[Building change records]
------------

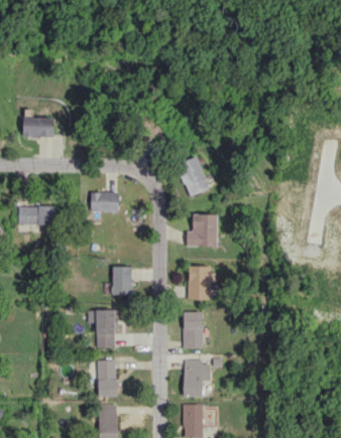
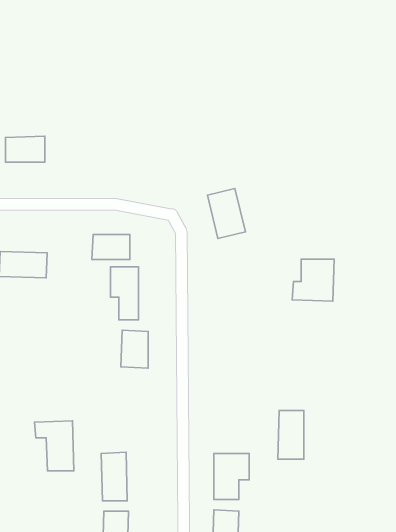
building: [186,214,218,247] -> [292,259,334,301]
building: none -> [111,267,138,320]
building: [188,266,211,299] -> none
building: [87,309,117,347] -> [34,421,74,471]
building: [183,311,203,348] -> [278,411,304,459]

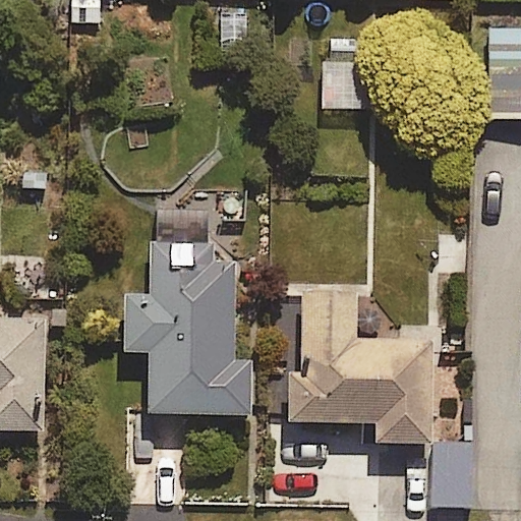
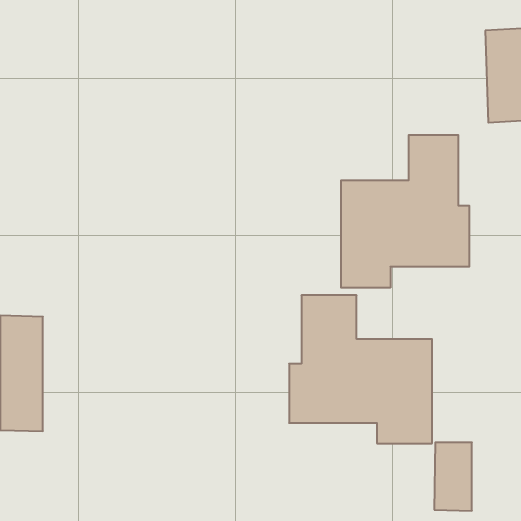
building: none -> [341,135,469,288]
building: [125,241,250,416] -> none

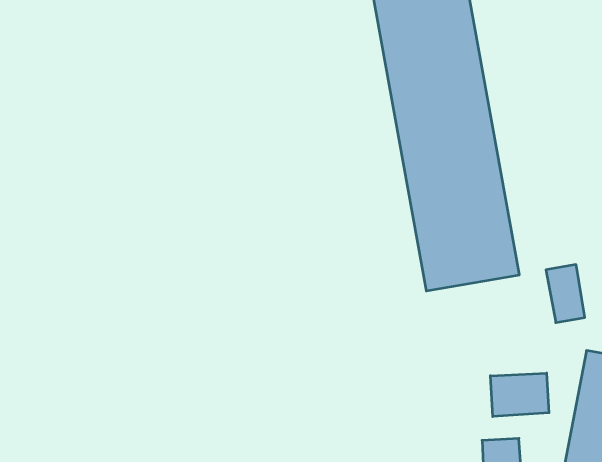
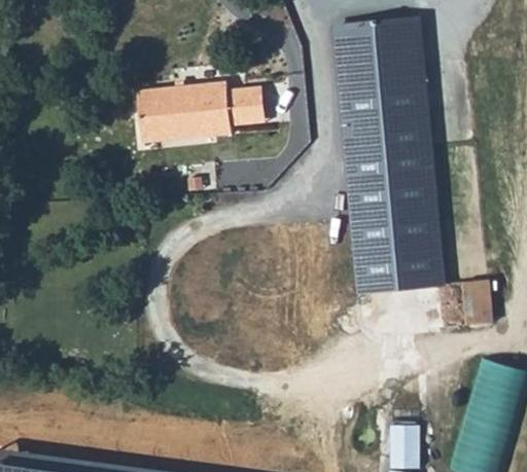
building: none -> [133,79,267,144]
building: [490,373,549,417] -> none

------------

Each record should be quoted exactly, with the images omitted.

» Result:
building: [186,214,218,247] -> [292,259,334,301]
building: none -> [111,267,138,320]
building: [188,266,211,299] -> none
building: [87,309,117,347] -> [34,421,74,471]
building: [183,311,203,348] -> [278,411,304,459]

building: none -> [341,135,469,288]
building: [125,241,250,416] -> none

building: none -> [133,79,267,144]
building: [490,373,549,417] -> none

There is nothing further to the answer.